----- The records

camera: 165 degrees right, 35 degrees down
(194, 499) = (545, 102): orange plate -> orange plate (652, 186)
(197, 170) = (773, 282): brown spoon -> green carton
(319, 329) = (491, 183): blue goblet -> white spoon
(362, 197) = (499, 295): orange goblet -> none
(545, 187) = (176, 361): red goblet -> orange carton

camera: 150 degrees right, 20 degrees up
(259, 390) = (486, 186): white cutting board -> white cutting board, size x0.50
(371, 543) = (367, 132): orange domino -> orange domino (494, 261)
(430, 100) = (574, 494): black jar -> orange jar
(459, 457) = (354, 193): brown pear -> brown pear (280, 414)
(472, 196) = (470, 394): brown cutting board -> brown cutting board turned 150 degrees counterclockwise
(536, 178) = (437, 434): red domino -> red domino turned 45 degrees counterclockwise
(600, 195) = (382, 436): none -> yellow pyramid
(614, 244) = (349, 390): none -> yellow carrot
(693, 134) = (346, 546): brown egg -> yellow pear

----------
----- The records

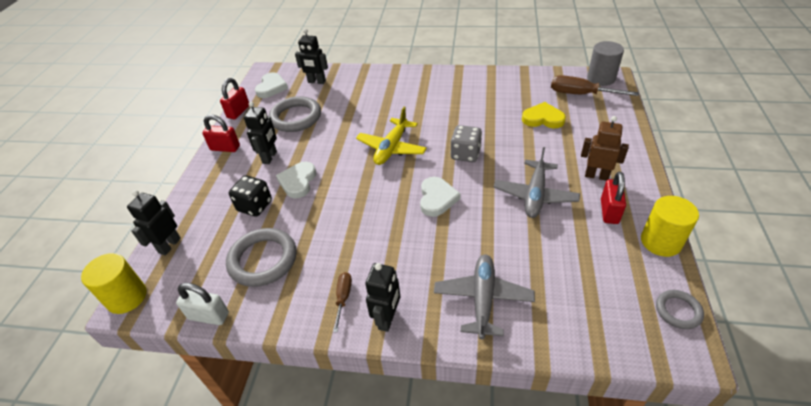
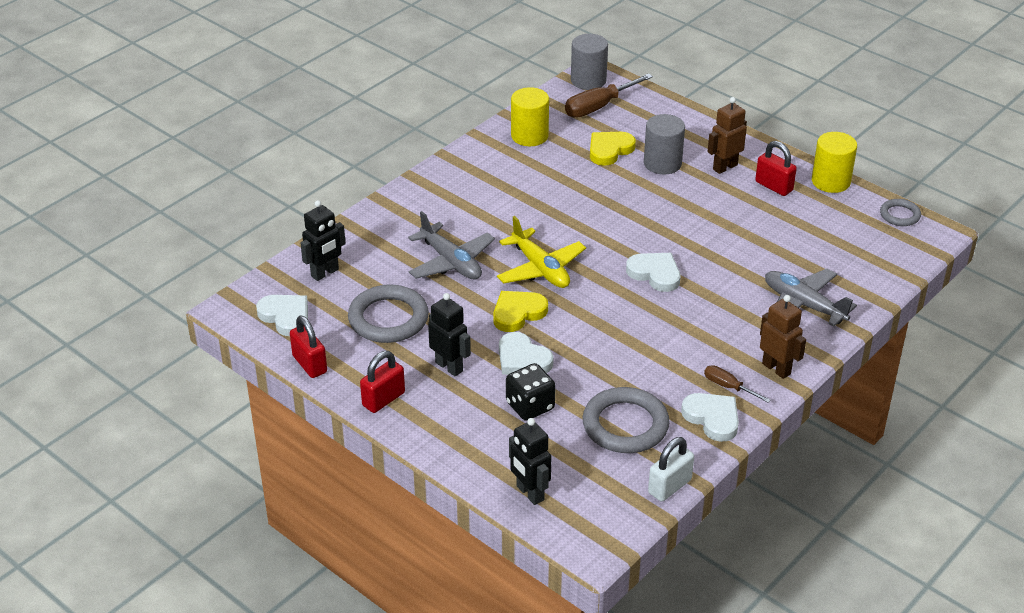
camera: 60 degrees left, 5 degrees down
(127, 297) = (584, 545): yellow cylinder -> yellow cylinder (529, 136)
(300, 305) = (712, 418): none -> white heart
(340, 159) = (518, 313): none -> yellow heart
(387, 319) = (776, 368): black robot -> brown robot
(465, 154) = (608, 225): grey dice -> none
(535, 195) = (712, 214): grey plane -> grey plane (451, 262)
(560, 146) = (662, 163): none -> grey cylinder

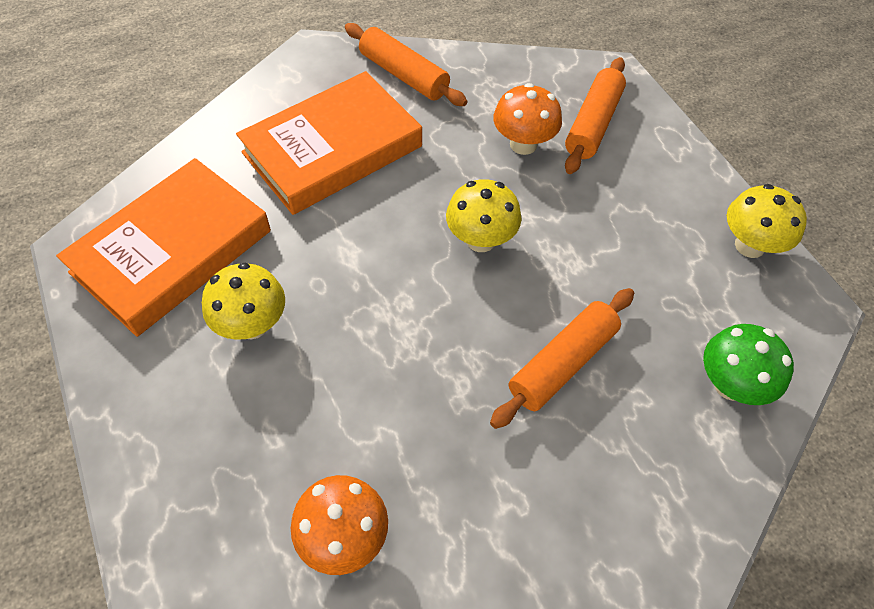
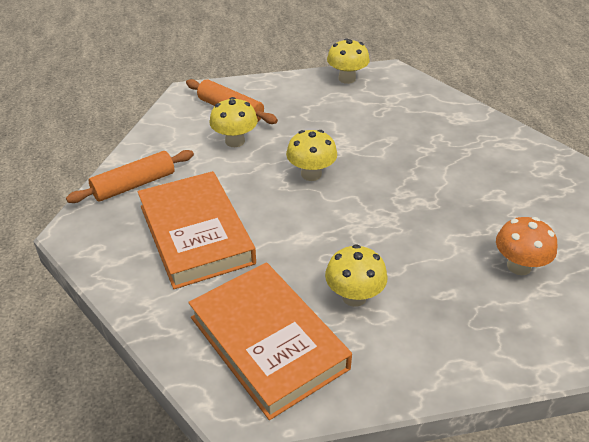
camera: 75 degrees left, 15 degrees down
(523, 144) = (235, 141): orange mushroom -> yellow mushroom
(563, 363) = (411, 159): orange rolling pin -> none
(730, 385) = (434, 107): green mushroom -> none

----------
----- The records

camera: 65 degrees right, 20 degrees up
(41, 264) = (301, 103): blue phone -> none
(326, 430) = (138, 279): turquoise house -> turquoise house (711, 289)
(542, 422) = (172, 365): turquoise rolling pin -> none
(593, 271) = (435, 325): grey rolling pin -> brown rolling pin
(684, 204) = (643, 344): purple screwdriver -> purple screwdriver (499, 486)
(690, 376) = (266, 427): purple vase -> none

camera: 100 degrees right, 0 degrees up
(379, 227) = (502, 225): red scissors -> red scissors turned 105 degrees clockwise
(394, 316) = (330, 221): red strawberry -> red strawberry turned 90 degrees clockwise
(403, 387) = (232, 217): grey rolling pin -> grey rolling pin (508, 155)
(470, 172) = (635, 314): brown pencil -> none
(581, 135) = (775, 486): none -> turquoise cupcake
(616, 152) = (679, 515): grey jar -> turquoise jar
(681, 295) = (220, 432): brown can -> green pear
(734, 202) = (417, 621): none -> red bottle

----------

- Activity
A verbatim transcription is needed of the lines above, starting at the line with "camera: 165 degrees right, 35 degrees down" and ending at the line with "(693, 134) = (346, 546): brown", both included, and of nothing else.

- Task response
camera: 165 degrees right, 35 degrees down
(194, 499) = (545, 102): orange plate -> orange plate (652, 186)
(197, 170) = (773, 282): brown spoon -> green carton
(319, 329) = (491, 183): blue goblet -> white spoon
(362, 197) = (499, 295): orange goblet -> none
(545, 187) = (176, 361): red goblet -> orange carton

camera: 150 degrees right, 20 degrees up
(259, 390) = (486, 186): white cutting board -> white cutting board, size x0.50
(371, 543) = (367, 132): orange domino -> orange domino (494, 261)
(430, 100) = (574, 494): black jar -> orange jar
(459, 457) = (354, 193): brown pear -> brown pear (280, 414)
(472, 196) = (470, 394): brown cutting board -> brown cutting board turned 150 degrees counterclockwise
(536, 178) = (437, 434): red domino -> red domino turned 45 degrees counterclockwise
(600, 195) = (382, 436): none -> yellow pyramid
(614, 244) = (349, 390): none -> yellow carrot
(693, 134) = (346, 546): brown egg -> yellow pear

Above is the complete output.